[Data extracted from a collection]
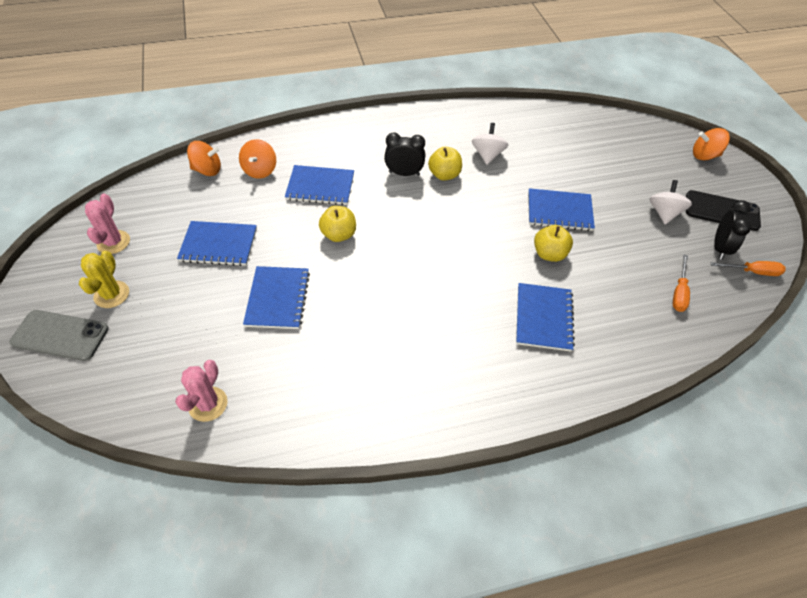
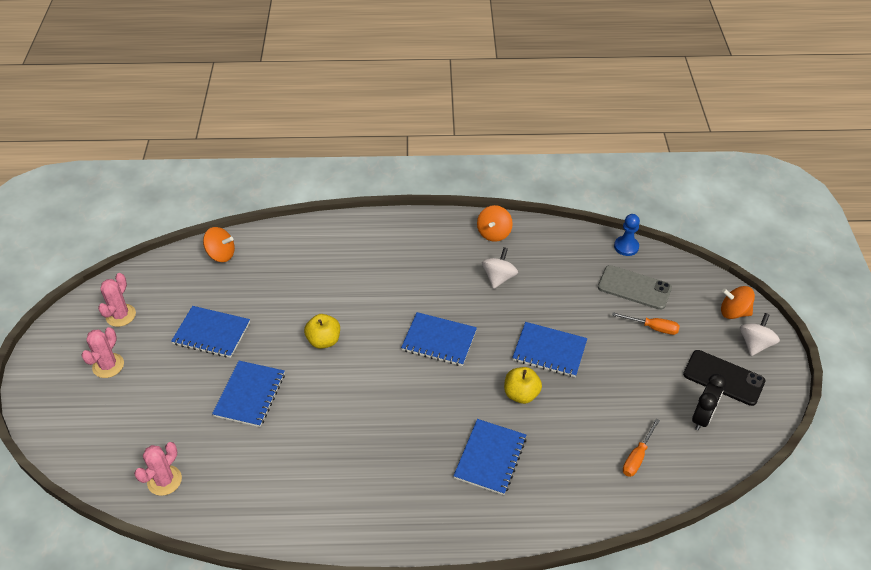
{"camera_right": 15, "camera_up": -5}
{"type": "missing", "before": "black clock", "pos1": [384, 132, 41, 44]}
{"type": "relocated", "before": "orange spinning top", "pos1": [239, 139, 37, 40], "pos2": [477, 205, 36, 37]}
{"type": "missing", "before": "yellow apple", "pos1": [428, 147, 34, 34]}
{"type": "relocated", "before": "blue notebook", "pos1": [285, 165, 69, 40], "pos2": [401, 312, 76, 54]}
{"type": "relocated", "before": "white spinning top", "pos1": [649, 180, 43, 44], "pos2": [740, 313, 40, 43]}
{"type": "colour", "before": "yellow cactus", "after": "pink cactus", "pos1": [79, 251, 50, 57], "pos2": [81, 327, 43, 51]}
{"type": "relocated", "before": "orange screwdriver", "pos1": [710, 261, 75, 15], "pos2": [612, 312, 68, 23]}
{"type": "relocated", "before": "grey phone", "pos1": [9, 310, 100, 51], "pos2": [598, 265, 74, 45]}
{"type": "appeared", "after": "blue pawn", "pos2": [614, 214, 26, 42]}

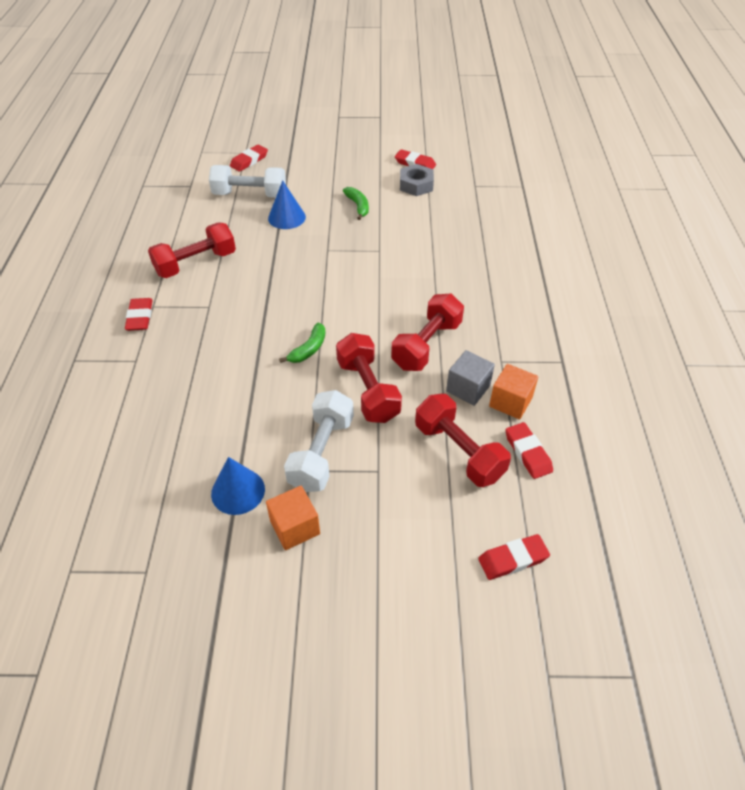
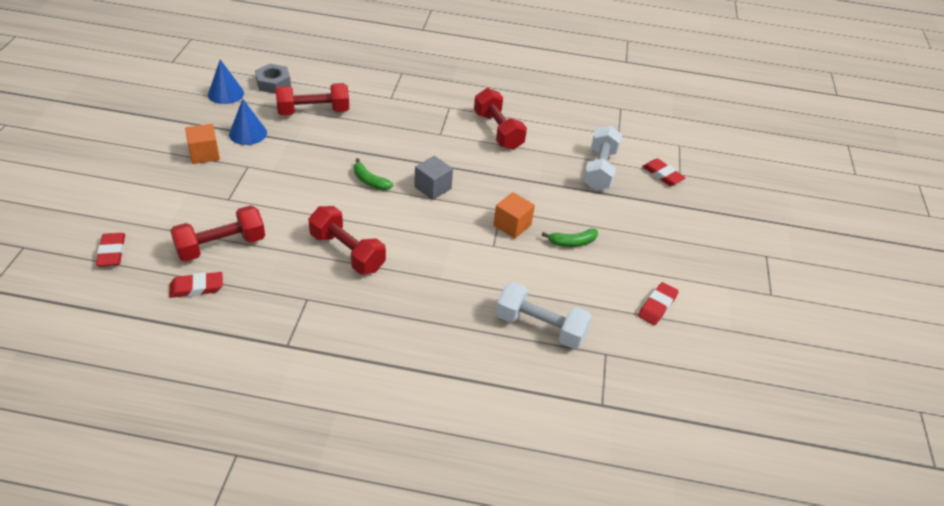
{"camera_right": 95, "camera_up": -5}
{"type": "relocated", "before": "grey nut", "pos1": [400, 164, 34, 32], "pos2": [255, 64, 36, 30]}
{"type": "relocated", "before": "blue cone", "pos1": [268, 180, 38, 49], "pos2": [208, 60, 36, 44]}
{"type": "missing", "before": "red eraser", "pos1": [125, 298, 28, 33]}
{"type": "relocated", "before": "red dumbbell", "pos1": [336, 333, 66, 90], "pos2": [276, 83, 73, 32]}
{"type": "relocated", "before": "grey cube", "pos1": [446, 350, 49, 56], "pos2": [414, 156, 39, 44]}
{"type": "relocated", "before": "orange cube", "pos1": [489, 364, 49, 56], "pos2": [493, 192, 42, 47]}
{"type": "relocated", "before": "white dumbbell", "pos1": [284, 390, 70, 102], "pos2": [496, 282, 96, 67]}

Task description: When repeating the entries, leave out every picture and keep the rest exact.

Completed exercise:
{"camera_right": 15, "camera_up": -5}
{"type": "missing", "before": "black clock", "pos1": [384, 132, 41, 44]}
{"type": "relocated", "before": "orange spinning top", "pos1": [239, 139, 37, 40], "pos2": [477, 205, 36, 37]}
{"type": "missing", "before": "yellow apple", "pos1": [428, 147, 34, 34]}
{"type": "relocated", "before": "blue notebook", "pos1": [285, 165, 69, 40], "pos2": [401, 312, 76, 54]}
{"type": "relocated", "before": "white spinning top", "pos1": [649, 180, 43, 44], "pos2": [740, 313, 40, 43]}
{"type": "colour", "before": "yellow cactus", "after": "pink cactus", "pos1": [79, 251, 50, 57], "pos2": [81, 327, 43, 51]}
{"type": "relocated", "before": "orange screwdriver", "pos1": [710, 261, 75, 15], "pos2": [612, 312, 68, 23]}
{"type": "relocated", "before": "grey phone", "pos1": [9, 310, 100, 51], "pos2": [598, 265, 74, 45]}
{"type": "appeared", "after": "blue pawn", "pos2": [614, 214, 26, 42]}

{"camera_right": 95, "camera_up": -5}
{"type": "relocated", "before": "grey nut", "pos1": [400, 164, 34, 32], "pos2": [255, 64, 36, 30]}
{"type": "relocated", "before": "blue cone", "pos1": [268, 180, 38, 49], "pos2": [208, 60, 36, 44]}
{"type": "missing", "before": "red eraser", "pos1": [125, 298, 28, 33]}
{"type": "relocated", "before": "red dumbbell", "pos1": [336, 333, 66, 90], "pos2": [276, 83, 73, 32]}
{"type": "relocated", "before": "grey cube", "pos1": [446, 350, 49, 56], "pos2": [414, 156, 39, 44]}
{"type": "relocated", "before": "orange cube", "pos1": [489, 364, 49, 56], "pos2": [493, 192, 42, 47]}
{"type": "relocated", "before": "white dumbbell", "pos1": [284, 390, 70, 102], "pos2": [496, 282, 96, 67]}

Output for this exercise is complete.